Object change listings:
*****

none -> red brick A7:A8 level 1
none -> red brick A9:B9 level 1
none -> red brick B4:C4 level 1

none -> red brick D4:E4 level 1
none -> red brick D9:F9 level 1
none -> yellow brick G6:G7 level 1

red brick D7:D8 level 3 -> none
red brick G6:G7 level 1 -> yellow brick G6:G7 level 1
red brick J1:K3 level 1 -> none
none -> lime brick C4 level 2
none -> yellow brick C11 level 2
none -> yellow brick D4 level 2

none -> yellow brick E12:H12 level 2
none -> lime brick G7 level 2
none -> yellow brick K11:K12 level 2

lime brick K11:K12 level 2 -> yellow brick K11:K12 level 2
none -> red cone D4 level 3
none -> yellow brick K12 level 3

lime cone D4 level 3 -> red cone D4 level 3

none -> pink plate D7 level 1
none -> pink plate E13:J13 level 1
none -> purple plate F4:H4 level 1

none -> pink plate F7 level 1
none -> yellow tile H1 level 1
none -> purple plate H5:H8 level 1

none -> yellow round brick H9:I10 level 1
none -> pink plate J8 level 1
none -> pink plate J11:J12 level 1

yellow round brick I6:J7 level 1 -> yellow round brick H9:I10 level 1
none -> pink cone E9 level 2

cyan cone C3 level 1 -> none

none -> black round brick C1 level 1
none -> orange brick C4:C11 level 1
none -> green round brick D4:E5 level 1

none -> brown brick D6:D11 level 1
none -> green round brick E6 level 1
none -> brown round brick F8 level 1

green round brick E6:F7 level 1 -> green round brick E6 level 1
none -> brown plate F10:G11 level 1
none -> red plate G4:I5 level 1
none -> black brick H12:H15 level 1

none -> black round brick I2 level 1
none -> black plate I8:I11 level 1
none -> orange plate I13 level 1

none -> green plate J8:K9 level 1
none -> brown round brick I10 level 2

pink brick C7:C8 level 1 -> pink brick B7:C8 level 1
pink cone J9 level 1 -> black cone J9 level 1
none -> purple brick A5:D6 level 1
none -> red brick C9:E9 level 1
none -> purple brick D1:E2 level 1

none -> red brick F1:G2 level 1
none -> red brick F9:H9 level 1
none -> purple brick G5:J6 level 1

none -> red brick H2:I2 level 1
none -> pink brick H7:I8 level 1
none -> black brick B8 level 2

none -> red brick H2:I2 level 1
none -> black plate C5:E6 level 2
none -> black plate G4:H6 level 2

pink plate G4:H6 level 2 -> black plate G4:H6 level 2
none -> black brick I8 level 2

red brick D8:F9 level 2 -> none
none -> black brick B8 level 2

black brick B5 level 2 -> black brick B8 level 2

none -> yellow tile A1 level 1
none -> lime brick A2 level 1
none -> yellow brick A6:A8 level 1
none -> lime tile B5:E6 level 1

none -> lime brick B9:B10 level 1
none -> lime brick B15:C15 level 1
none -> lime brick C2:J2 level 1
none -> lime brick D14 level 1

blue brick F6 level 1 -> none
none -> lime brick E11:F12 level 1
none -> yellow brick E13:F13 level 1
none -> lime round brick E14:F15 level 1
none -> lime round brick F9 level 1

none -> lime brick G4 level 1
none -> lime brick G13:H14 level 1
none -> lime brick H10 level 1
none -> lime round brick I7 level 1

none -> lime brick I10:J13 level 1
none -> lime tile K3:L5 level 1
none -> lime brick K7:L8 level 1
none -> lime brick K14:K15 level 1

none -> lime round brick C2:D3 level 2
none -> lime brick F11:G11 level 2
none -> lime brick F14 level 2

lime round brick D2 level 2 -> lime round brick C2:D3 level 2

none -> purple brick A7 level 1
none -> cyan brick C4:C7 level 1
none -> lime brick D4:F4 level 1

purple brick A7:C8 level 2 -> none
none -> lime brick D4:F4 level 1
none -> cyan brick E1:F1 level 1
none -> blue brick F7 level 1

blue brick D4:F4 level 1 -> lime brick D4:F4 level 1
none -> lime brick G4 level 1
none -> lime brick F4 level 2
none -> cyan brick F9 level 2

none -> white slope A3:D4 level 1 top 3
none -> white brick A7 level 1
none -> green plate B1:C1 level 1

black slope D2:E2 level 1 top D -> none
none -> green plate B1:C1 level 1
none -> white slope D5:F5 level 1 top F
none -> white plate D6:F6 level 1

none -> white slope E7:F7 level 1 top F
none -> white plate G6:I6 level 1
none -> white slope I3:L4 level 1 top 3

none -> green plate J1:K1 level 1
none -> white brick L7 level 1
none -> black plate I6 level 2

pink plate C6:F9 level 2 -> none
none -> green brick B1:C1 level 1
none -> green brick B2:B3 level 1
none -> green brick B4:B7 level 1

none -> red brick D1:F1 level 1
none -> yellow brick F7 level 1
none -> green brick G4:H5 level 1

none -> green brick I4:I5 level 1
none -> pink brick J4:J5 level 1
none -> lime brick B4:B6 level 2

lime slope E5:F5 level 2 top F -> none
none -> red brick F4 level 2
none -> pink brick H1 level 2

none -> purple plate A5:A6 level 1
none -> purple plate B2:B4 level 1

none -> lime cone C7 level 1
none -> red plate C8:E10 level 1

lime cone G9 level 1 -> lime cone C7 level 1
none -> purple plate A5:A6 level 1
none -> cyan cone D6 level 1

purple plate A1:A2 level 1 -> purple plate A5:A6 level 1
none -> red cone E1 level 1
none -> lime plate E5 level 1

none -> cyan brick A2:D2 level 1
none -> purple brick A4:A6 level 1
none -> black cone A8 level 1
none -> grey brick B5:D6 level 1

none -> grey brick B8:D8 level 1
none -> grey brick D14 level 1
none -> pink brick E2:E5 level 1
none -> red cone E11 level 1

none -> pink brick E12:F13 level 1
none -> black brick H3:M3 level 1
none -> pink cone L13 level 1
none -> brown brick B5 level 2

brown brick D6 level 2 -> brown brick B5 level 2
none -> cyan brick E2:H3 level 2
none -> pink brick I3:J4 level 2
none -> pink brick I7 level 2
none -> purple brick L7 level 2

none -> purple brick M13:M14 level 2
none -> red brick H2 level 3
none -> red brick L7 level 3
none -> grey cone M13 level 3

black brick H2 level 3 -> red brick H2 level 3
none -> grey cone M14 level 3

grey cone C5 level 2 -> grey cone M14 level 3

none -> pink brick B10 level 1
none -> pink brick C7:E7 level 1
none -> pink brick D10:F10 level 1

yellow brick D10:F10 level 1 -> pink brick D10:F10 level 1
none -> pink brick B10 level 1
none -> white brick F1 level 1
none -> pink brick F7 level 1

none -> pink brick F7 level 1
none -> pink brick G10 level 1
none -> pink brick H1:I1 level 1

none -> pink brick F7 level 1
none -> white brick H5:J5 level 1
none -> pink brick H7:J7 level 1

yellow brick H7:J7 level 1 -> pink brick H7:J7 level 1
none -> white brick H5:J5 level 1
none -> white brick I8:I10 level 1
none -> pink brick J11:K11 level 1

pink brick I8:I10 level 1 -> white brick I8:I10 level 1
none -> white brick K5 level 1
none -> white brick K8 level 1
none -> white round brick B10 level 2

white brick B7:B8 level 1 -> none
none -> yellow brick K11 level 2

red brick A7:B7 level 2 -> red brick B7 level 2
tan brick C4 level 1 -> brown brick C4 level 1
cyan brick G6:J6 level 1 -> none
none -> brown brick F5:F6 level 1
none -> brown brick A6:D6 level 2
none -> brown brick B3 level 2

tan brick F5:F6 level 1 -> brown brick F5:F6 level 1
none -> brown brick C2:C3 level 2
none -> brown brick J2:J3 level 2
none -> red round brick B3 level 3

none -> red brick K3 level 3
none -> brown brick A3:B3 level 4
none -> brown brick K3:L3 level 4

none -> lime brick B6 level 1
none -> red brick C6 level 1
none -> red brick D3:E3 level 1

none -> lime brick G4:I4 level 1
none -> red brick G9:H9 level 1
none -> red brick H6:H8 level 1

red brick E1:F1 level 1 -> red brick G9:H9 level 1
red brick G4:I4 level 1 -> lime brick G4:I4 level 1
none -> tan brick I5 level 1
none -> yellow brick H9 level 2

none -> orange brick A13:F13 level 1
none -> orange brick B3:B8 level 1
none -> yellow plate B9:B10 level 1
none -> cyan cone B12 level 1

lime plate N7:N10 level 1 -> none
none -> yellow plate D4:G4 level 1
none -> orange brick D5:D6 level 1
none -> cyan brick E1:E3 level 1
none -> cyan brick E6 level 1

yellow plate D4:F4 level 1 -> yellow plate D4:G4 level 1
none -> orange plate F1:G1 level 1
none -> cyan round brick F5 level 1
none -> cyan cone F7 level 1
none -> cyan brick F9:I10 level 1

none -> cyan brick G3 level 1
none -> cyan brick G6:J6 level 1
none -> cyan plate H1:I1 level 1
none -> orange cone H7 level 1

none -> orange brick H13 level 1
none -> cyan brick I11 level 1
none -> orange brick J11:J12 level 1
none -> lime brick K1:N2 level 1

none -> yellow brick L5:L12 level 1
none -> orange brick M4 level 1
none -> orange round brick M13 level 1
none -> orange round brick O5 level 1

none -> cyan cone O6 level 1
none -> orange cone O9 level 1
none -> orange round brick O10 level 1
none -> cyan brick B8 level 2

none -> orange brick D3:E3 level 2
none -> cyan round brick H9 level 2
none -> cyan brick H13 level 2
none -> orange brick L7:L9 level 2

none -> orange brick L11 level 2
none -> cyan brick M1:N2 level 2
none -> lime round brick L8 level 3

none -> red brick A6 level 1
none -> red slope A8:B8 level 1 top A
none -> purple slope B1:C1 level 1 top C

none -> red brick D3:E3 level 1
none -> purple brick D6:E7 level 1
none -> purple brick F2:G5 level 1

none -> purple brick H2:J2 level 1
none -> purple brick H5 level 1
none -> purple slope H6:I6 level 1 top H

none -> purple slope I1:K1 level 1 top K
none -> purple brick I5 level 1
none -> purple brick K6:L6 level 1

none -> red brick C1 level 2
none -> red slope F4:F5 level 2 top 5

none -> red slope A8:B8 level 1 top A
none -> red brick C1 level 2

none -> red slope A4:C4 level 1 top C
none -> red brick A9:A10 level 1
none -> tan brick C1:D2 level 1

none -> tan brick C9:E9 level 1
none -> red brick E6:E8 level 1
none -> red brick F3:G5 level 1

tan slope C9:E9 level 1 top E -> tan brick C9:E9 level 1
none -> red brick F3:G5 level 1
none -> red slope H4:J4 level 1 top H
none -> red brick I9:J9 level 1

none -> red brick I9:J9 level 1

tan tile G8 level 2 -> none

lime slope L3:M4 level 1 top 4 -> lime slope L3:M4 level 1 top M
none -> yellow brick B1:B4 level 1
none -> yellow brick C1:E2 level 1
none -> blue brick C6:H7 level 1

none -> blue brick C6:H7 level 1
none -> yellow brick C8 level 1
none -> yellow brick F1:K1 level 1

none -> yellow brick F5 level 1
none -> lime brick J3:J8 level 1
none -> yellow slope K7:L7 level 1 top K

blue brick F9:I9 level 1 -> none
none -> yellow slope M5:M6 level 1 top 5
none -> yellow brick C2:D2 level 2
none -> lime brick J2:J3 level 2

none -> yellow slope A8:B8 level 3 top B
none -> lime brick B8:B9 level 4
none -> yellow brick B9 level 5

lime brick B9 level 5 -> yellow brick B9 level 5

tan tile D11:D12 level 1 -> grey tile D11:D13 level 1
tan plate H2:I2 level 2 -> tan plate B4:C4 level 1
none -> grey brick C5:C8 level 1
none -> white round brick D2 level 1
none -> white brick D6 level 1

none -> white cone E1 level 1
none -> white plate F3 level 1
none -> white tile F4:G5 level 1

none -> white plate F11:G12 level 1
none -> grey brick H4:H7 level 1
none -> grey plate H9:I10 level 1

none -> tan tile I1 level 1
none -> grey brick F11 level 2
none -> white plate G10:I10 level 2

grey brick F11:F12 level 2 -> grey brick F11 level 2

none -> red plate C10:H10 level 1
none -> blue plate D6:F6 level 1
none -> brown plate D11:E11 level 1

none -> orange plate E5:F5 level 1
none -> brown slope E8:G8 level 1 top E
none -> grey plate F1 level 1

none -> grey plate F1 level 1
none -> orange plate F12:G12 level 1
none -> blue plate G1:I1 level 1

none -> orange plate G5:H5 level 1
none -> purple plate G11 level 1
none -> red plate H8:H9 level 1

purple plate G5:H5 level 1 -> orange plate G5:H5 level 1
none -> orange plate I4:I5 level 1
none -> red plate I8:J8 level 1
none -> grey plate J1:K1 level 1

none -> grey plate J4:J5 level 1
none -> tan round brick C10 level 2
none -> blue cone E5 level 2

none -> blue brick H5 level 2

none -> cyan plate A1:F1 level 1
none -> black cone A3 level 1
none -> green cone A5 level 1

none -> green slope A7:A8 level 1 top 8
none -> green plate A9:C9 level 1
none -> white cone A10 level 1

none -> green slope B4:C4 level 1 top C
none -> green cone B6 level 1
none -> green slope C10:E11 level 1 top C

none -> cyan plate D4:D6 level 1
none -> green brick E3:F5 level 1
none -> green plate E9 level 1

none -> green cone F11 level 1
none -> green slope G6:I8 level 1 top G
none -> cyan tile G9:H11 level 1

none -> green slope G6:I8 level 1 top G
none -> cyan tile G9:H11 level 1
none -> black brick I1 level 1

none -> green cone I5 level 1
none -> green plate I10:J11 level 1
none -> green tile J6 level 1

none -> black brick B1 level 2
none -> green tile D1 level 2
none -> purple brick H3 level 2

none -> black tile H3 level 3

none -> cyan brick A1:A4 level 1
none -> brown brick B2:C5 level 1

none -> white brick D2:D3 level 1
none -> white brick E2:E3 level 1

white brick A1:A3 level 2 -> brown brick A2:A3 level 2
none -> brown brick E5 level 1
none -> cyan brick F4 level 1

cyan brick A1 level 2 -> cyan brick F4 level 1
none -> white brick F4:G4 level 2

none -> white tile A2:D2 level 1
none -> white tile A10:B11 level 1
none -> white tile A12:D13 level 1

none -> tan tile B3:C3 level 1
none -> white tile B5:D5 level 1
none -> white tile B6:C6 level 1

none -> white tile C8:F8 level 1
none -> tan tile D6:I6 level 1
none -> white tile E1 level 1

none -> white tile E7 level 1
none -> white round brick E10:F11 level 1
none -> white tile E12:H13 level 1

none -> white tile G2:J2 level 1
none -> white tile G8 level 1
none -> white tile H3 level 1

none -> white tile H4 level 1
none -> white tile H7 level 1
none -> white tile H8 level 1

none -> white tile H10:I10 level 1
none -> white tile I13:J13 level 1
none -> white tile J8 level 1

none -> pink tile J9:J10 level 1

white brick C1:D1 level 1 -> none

*****

• [Task objective]
Find "none -> pink brick E2:E5 level 1" in the entries above and copy that whole line exactly, then each line after it through the line that contains "none -> grey cone M14 level 3".

• [Answer section]
none -> pink brick E2:E5 level 1
none -> red cone E11 level 1

none -> pink brick E12:F13 level 1
none -> black brick H3:M3 level 1
none -> pink cone L13 level 1
none -> brown brick B5 level 2

brown brick D6 level 2 -> brown brick B5 level 2
none -> cyan brick E2:H3 level 2
none -> pink brick I3:J4 level 2
none -> pink brick I7 level 2
none -> purple brick L7 level 2

none -> purple brick M13:M14 level 2
none -> red brick H2 level 3
none -> red brick L7 level 3
none -> grey cone M13 level 3

black brick H2 level 3 -> red brick H2 level 3
none -> grey cone M14 level 3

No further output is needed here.